#### EXERCISE PROMPT:
With the pictures set aside, write out all of the data exactly as it stands.

#### EXERCISE DATA:
*** Block opens ***

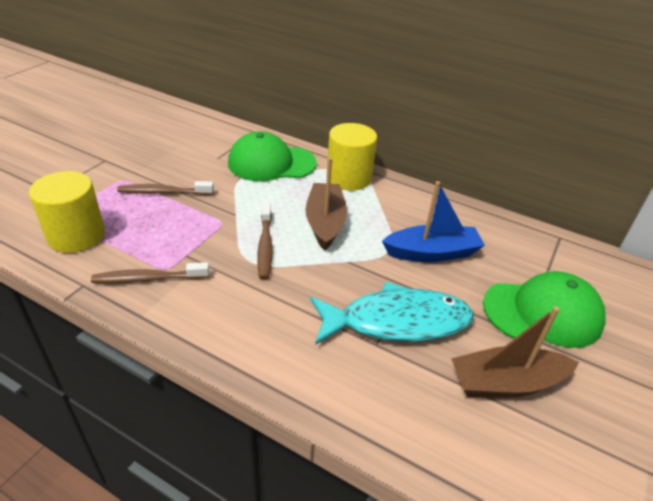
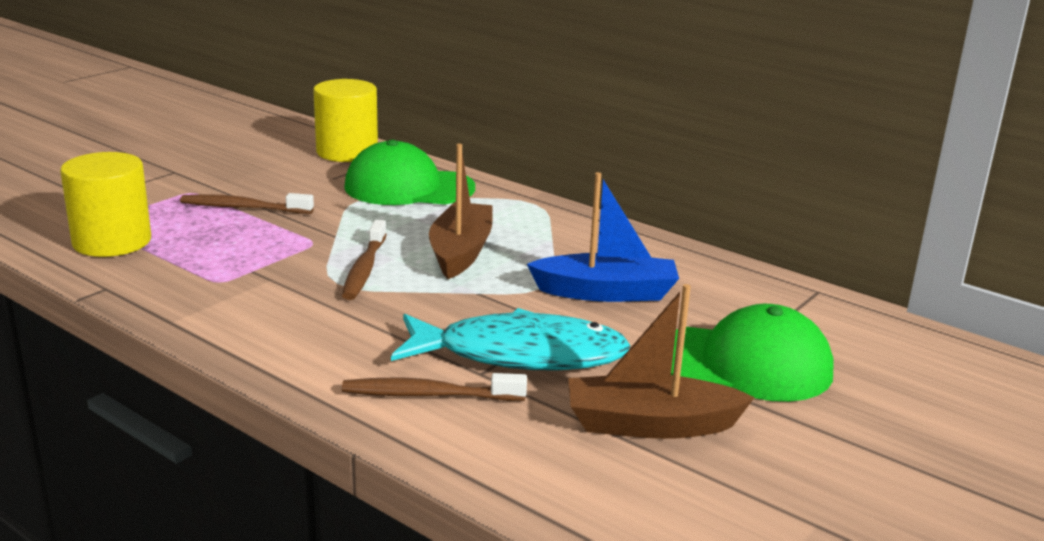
camera: 10 degrees right, 15 degrees down
(148, 279) = (192, 288): brown toothbrush -> brown toothbrush (429, 395)
(349, 178) = (517, 209): yellow cylinder -> yellow cylinder (347, 152)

*** Block closes ***

#### RESPONSE AREA:
camera: 10 degrees right, 15 degrees down
(148, 279) = (192, 288): brown toothbrush -> brown toothbrush (429, 395)
(349, 178) = (517, 209): yellow cylinder -> yellow cylinder (347, 152)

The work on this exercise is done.